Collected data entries

....

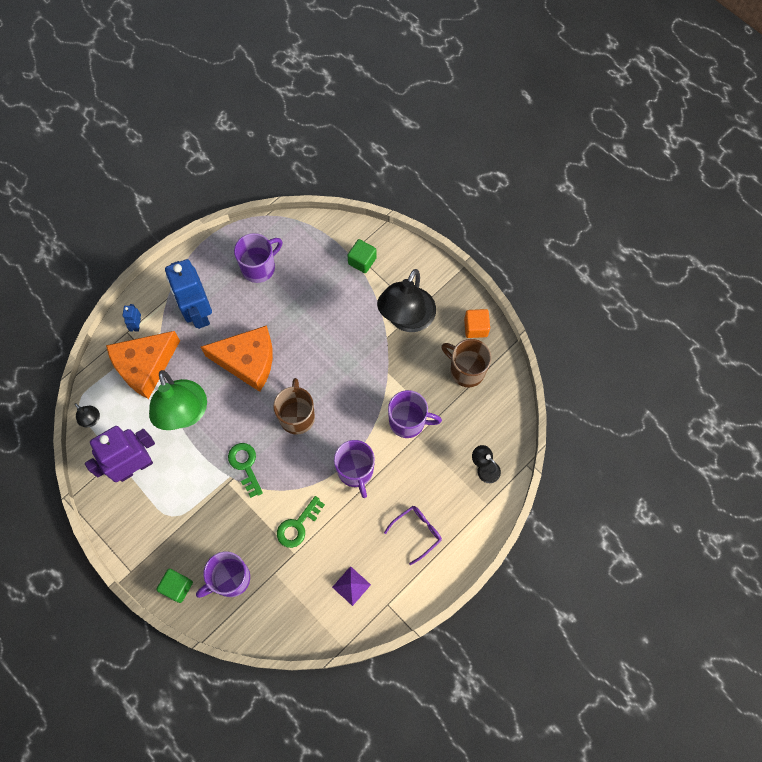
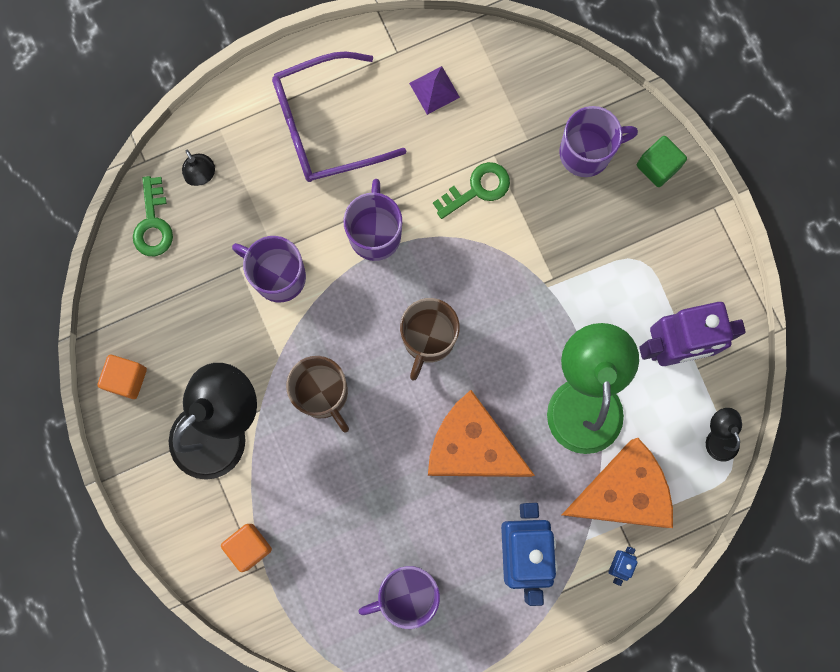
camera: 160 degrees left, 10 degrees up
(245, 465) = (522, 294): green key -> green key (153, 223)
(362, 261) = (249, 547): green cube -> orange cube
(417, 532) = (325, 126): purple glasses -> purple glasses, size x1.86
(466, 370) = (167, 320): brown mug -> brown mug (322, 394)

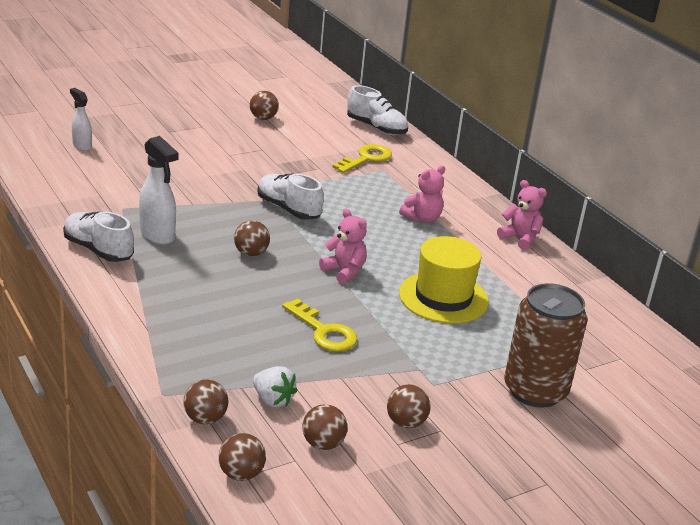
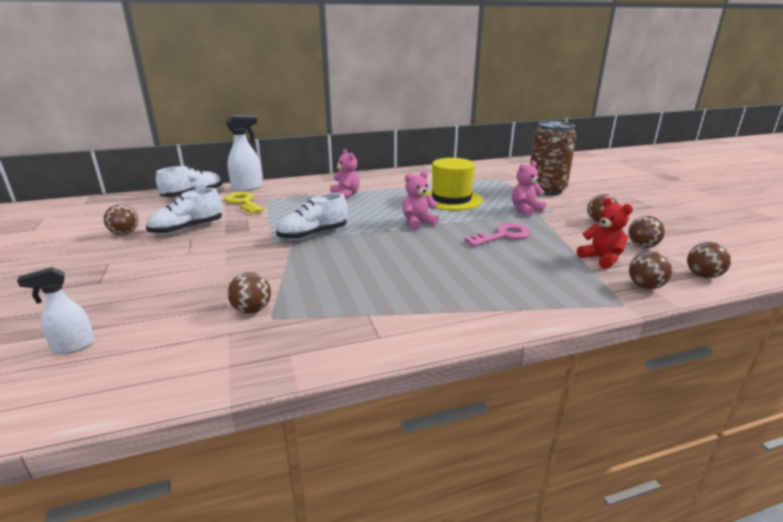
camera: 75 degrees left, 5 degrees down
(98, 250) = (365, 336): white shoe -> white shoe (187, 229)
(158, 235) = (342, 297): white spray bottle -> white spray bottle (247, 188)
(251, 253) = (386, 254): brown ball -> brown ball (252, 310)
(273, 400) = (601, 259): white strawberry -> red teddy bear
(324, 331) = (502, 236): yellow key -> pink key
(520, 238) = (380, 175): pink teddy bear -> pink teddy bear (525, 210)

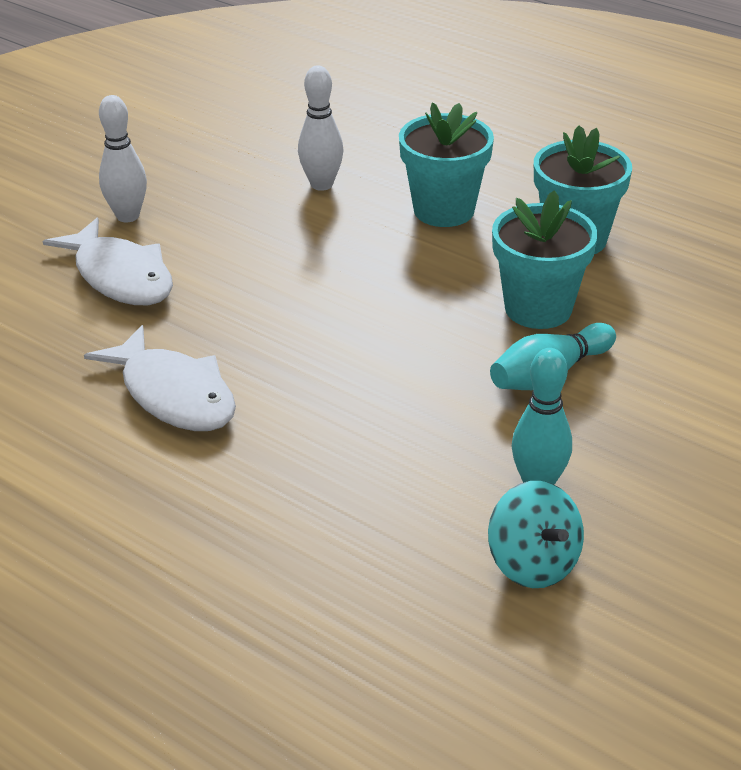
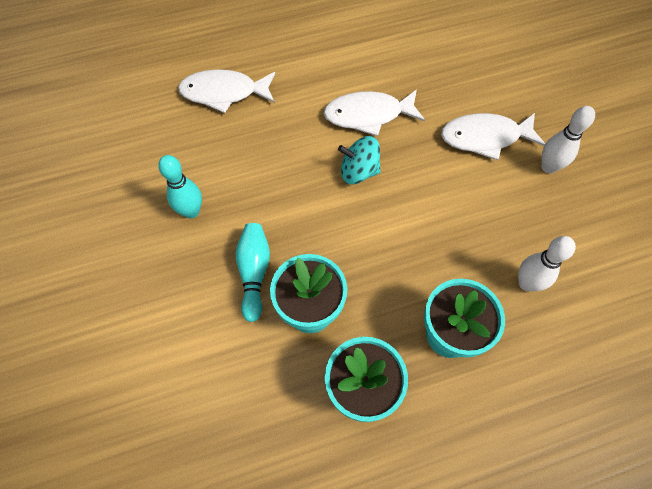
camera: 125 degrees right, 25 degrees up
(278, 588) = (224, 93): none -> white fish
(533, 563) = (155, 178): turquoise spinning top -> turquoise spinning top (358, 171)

....

* Problem description
If a line in the data holds the string "bear", copy that line.

* Reply
(273, 400) = (601, 259): white strawberry -> red teddy bear
(520, 238) = (380, 175): pink teddy bear -> pink teddy bear (525, 210)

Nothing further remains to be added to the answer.